**What you will do**
Give back the line where "(225, 250) = (167, 182): green fork -> none" appears and all the lines after it until the listing ends, unchanged and with nothing else.

**Entries supplied**

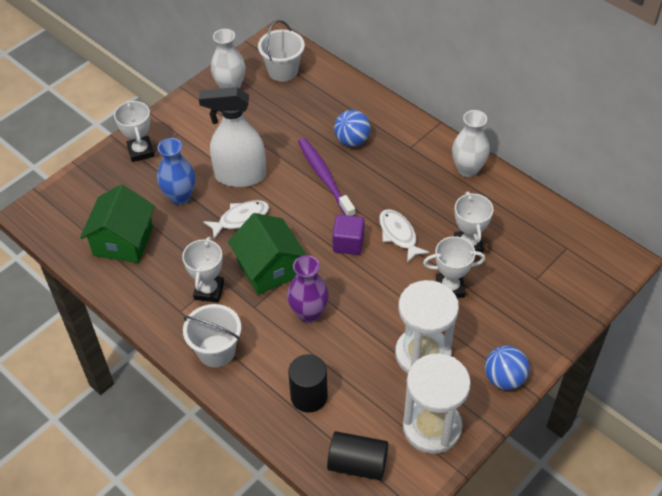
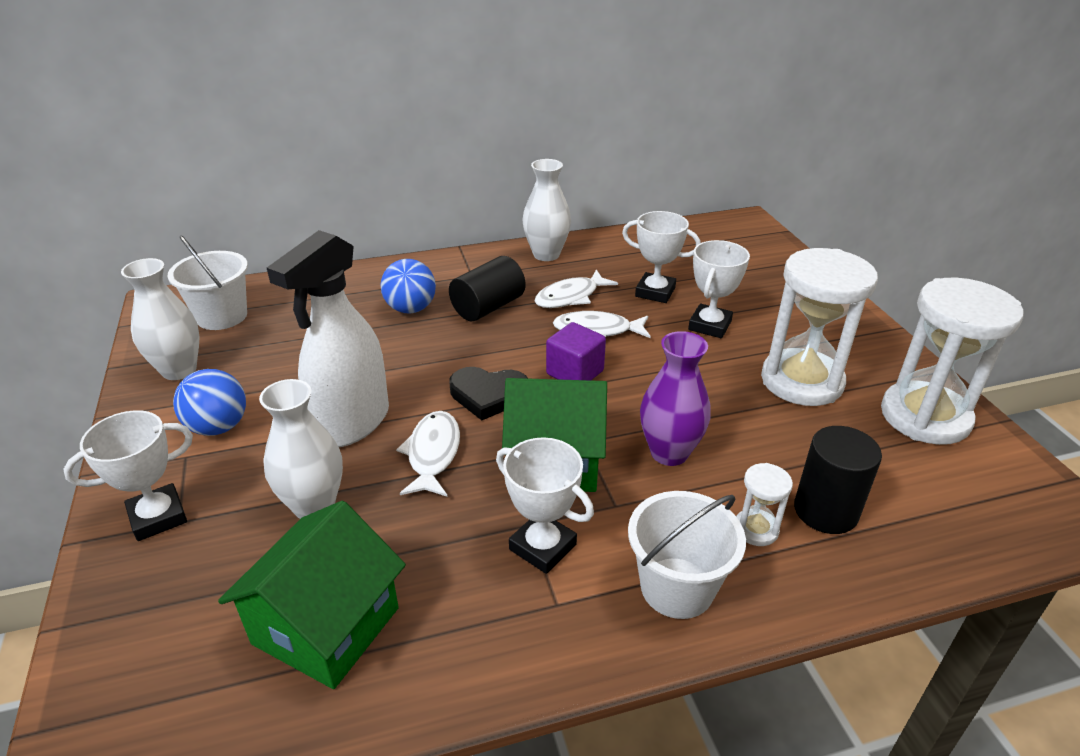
camera: 60 degrees left, 15 degrees down
(123, 241) = (326, 626): green house -> green house turned 75 degrees clockwise
(141, 151) = (158, 517): white trophy -> white trophy turned 45 degrees counterclockwise
(180, 197) = (314, 506): blue vase -> white vase
(275, 370) = (756, 529): none -> white hourglass
(300, 216) = (488, 395): none -> black heart
(324, 177) = (444, 350): purple toothbrush -> none
(357, 464) = (971, 507): black cylinder -> black cylinder (488, 307)
(426, 205) = (570, 297): none -> white fish
(504, 378) = (868, 338): blue ball -> blue ball (218, 427)

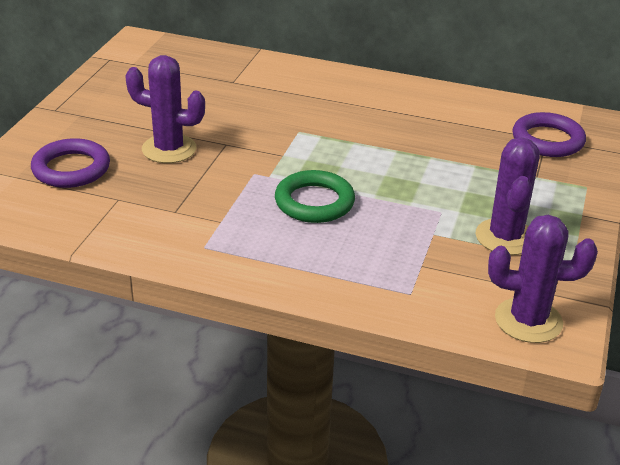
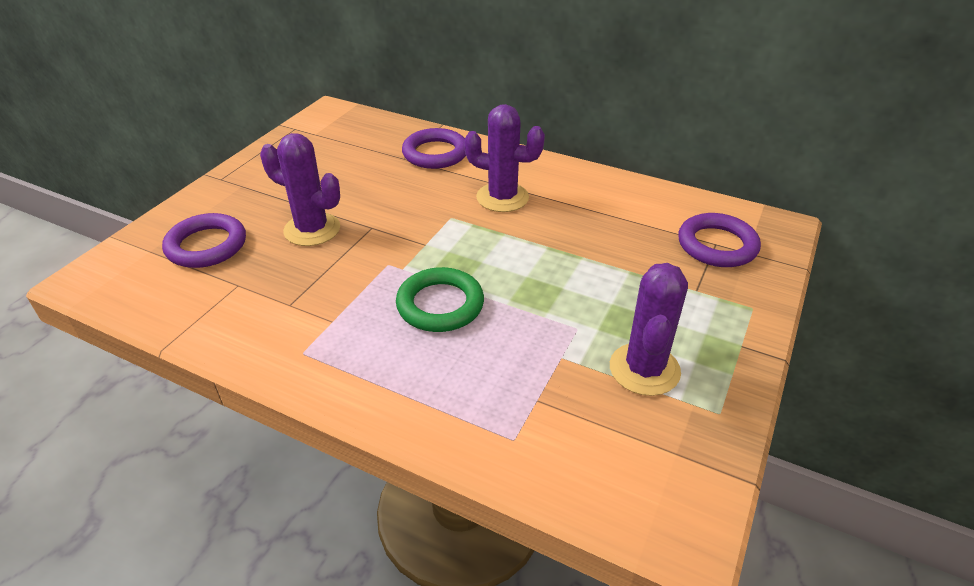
camera: 10 degrees right, 5 degrees up
(263, 76) = (435, 153): none -> purple ring
(528, 320) = (648, 496): purple cactus -> purple cactus (502, 197)

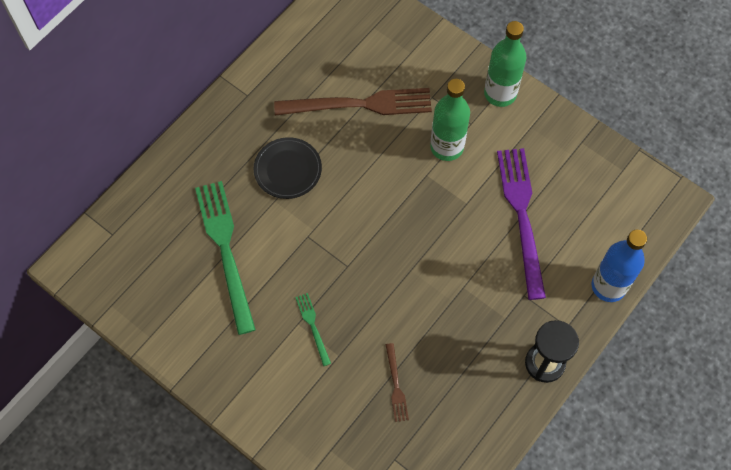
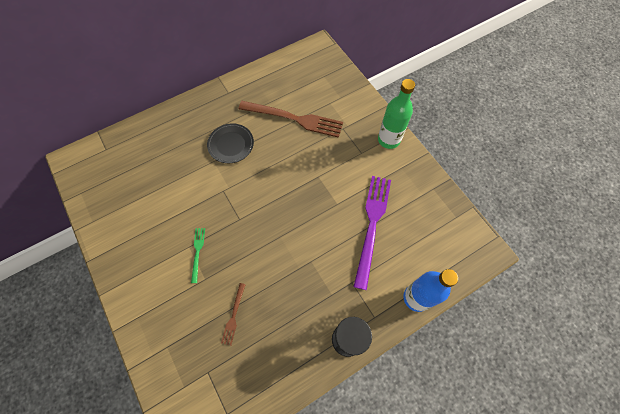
camera: 20 degrees right, 0 degrees up
(225, 250) = (167, 182): green fork -> none
(447, 147) = (339, 162): green bottle -> none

**The answer**
(225, 250) = (167, 182): green fork -> none
(447, 147) = (339, 162): green bottle -> none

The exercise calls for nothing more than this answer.